Material to process:
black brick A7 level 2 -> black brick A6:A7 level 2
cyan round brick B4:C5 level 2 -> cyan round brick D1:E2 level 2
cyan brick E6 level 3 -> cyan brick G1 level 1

---

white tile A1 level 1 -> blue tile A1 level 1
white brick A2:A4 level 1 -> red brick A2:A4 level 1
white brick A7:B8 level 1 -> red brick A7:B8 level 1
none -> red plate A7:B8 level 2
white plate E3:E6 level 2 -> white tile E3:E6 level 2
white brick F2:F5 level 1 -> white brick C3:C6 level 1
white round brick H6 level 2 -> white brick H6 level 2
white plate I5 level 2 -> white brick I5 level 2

Work request:
Restate word for word the lines in the material above from the one with "none -> red plate A7:B8 level 2" to the one with "white plate I5"; both of those lines count, and nothing else does.

Answer box:
none -> red plate A7:B8 level 2
white plate E3:E6 level 2 -> white tile E3:E6 level 2
white brick F2:F5 level 1 -> white brick C3:C6 level 1
white round brick H6 level 2 -> white brick H6 level 2
white plate I5 level 2 -> white brick I5 level 2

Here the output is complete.